● Exercise directions
Some lines in the data below hold the string "SENS". Report how many, as a bare number.

Items listed in a dataset:

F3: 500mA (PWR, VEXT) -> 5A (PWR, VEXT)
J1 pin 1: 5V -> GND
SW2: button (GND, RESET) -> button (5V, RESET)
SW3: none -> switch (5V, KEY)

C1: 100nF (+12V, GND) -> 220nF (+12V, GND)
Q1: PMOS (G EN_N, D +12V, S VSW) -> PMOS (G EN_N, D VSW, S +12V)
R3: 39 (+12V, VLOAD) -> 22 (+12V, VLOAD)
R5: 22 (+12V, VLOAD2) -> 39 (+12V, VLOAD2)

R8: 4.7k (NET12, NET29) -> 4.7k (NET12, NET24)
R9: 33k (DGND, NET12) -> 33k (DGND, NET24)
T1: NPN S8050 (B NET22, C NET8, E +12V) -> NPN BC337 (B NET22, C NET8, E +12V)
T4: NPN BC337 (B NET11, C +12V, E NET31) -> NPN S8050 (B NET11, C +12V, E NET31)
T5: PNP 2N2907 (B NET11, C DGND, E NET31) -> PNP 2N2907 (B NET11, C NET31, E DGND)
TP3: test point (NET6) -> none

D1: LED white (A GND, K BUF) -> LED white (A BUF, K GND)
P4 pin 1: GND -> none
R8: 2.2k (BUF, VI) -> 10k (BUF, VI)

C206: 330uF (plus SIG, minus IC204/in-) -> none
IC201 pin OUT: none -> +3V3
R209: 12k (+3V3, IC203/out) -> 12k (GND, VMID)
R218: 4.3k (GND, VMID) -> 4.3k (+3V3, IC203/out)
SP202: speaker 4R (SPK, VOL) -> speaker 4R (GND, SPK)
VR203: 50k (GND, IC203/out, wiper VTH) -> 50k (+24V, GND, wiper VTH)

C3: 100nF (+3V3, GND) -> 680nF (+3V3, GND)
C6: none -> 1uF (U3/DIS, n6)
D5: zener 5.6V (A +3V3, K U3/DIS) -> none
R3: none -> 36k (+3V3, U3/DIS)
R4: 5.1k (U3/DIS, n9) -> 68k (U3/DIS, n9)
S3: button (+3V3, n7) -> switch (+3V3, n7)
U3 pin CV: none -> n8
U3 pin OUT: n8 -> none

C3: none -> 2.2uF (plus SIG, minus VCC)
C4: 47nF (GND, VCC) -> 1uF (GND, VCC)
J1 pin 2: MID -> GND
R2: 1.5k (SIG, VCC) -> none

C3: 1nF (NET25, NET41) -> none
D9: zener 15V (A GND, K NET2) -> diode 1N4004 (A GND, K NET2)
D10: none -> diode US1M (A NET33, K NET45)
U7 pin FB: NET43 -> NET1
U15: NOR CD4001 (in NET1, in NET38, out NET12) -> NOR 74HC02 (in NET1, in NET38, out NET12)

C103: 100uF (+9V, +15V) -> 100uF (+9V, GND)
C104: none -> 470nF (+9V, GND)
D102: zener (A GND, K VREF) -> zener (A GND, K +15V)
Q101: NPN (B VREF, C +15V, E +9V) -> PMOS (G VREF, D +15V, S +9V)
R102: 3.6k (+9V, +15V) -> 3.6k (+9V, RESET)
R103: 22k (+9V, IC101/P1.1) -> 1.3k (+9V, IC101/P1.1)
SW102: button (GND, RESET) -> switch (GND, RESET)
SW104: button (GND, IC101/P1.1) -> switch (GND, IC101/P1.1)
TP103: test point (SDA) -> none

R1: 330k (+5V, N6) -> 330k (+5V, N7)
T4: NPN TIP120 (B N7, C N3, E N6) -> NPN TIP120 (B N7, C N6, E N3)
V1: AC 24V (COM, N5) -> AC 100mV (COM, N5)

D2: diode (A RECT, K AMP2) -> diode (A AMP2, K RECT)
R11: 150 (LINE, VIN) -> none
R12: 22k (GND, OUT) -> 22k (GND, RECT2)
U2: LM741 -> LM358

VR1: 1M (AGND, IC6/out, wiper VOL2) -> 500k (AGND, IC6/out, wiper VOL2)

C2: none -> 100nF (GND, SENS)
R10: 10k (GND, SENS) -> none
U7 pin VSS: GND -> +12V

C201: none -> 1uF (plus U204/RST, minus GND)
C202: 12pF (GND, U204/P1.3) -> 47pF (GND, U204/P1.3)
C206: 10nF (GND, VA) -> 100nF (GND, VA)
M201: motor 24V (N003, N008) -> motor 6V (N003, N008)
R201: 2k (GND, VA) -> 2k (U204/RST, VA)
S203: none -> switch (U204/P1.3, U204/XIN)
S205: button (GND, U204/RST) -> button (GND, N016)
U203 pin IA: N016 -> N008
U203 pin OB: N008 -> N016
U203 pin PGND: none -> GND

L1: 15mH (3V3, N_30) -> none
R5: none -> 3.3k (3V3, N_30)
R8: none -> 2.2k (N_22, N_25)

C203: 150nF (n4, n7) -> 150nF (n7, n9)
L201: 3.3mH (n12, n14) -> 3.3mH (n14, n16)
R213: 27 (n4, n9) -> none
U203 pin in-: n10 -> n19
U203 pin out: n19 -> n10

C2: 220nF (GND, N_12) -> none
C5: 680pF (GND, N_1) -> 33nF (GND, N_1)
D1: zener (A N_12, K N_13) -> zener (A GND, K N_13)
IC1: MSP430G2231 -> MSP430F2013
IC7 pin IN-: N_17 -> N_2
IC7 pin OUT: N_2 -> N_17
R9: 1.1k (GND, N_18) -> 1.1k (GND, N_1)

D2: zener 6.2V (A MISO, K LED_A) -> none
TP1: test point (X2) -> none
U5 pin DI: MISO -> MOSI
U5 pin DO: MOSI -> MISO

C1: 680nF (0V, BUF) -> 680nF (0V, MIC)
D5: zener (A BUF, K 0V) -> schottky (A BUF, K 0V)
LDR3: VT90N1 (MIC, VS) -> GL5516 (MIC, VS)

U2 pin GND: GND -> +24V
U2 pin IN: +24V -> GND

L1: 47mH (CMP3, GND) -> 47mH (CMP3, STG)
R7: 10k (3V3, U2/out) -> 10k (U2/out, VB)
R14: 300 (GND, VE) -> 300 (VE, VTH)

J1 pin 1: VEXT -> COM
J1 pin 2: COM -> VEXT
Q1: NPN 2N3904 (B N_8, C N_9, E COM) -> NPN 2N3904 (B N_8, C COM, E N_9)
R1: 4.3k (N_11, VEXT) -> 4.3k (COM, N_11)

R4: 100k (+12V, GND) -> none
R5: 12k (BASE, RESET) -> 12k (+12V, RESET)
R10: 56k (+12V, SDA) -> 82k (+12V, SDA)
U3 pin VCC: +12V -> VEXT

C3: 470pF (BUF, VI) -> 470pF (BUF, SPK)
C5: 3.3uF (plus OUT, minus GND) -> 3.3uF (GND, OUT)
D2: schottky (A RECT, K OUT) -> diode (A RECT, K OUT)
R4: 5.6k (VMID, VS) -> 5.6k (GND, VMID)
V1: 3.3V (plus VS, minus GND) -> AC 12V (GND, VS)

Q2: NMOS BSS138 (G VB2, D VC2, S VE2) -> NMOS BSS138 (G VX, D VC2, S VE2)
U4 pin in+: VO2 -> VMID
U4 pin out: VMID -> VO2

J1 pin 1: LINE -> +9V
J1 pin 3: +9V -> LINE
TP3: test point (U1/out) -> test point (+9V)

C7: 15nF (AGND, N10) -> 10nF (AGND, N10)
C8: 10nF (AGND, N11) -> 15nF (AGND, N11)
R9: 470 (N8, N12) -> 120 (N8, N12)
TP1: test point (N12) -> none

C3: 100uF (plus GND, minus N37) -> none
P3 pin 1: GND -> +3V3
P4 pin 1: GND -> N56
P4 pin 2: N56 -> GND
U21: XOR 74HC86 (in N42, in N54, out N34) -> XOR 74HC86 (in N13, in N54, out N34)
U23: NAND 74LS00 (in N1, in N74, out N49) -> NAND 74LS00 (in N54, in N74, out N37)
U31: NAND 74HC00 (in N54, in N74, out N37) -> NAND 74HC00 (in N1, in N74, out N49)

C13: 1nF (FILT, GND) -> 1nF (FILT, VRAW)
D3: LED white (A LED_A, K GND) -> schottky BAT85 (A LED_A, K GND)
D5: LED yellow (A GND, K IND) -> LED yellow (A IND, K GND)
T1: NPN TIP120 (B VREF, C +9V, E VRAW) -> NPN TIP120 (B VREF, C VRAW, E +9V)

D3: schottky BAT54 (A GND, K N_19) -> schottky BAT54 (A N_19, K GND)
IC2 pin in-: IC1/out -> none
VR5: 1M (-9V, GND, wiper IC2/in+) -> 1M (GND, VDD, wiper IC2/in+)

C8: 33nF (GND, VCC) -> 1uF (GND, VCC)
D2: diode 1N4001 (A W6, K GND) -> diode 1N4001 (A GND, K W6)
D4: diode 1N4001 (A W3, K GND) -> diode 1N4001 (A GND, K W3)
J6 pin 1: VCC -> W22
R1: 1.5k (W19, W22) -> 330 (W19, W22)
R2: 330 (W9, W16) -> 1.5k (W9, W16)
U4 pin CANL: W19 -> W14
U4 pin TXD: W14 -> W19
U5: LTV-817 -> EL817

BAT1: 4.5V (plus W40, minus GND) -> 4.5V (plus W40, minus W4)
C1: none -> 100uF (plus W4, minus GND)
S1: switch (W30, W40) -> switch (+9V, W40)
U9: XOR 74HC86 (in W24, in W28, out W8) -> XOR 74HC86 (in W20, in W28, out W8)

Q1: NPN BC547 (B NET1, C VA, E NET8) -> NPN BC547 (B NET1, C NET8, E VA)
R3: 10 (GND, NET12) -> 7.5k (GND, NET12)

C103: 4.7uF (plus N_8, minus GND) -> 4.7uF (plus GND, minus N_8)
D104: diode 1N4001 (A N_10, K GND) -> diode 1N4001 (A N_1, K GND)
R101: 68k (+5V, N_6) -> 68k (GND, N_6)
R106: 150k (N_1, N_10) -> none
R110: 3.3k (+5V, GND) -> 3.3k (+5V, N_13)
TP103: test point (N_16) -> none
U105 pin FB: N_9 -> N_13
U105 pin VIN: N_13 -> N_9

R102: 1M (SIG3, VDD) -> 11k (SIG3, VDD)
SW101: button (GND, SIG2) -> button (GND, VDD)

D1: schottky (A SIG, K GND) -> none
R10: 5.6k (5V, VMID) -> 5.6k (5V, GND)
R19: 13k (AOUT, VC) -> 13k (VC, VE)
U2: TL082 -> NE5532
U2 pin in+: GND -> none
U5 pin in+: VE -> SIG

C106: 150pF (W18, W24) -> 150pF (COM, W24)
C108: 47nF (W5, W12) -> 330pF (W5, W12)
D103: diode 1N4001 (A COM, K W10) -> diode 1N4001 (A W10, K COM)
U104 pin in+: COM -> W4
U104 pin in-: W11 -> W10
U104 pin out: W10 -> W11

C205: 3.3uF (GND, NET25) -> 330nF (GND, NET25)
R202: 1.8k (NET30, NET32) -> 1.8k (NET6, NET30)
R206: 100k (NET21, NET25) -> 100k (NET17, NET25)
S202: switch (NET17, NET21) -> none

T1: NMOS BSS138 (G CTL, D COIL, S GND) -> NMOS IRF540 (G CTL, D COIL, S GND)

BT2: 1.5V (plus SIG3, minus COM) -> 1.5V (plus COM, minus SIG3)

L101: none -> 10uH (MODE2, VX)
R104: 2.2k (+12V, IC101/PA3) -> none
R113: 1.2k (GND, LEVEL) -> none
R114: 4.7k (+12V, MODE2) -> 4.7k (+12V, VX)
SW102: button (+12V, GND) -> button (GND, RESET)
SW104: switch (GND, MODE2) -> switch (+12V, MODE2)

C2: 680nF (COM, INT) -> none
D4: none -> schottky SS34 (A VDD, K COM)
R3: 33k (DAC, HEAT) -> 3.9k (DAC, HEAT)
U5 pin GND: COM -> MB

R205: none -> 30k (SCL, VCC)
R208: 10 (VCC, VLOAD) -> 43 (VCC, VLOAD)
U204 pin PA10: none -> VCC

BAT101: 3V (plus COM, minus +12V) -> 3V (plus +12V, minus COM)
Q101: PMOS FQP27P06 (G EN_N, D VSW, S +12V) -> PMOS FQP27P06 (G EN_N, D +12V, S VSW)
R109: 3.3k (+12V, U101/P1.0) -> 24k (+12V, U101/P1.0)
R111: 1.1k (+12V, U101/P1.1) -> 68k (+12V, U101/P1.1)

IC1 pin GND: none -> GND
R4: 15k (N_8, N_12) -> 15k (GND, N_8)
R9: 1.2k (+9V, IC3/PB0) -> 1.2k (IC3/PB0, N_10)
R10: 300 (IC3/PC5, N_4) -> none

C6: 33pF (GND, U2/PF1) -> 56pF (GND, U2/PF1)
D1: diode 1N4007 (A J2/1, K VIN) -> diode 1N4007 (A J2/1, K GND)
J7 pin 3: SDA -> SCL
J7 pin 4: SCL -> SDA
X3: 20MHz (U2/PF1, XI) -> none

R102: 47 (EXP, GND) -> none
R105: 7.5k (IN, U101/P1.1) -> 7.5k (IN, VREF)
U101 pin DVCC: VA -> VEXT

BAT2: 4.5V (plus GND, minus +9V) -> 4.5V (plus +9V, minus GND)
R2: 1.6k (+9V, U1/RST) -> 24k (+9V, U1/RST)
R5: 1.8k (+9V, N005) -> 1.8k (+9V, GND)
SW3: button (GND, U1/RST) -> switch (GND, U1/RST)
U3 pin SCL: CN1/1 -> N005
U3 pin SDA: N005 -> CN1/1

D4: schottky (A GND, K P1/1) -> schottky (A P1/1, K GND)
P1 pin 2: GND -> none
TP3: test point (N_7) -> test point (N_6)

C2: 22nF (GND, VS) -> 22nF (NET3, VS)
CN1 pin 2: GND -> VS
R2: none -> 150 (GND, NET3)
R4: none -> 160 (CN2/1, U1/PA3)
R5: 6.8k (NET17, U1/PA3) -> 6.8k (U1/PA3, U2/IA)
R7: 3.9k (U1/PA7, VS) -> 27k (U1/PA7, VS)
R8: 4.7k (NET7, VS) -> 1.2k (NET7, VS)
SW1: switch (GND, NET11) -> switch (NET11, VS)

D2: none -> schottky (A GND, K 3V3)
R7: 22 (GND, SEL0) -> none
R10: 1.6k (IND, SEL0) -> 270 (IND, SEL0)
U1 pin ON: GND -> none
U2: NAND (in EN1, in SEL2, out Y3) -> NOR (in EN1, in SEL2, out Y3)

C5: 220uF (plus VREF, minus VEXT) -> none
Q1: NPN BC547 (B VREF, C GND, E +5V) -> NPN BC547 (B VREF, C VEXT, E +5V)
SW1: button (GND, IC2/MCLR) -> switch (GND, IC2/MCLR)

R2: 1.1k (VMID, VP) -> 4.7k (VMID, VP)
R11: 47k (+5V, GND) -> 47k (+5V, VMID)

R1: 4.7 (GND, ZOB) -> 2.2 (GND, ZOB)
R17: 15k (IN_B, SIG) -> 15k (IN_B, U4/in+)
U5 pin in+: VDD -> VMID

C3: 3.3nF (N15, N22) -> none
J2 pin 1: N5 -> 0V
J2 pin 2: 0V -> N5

● Completed task
2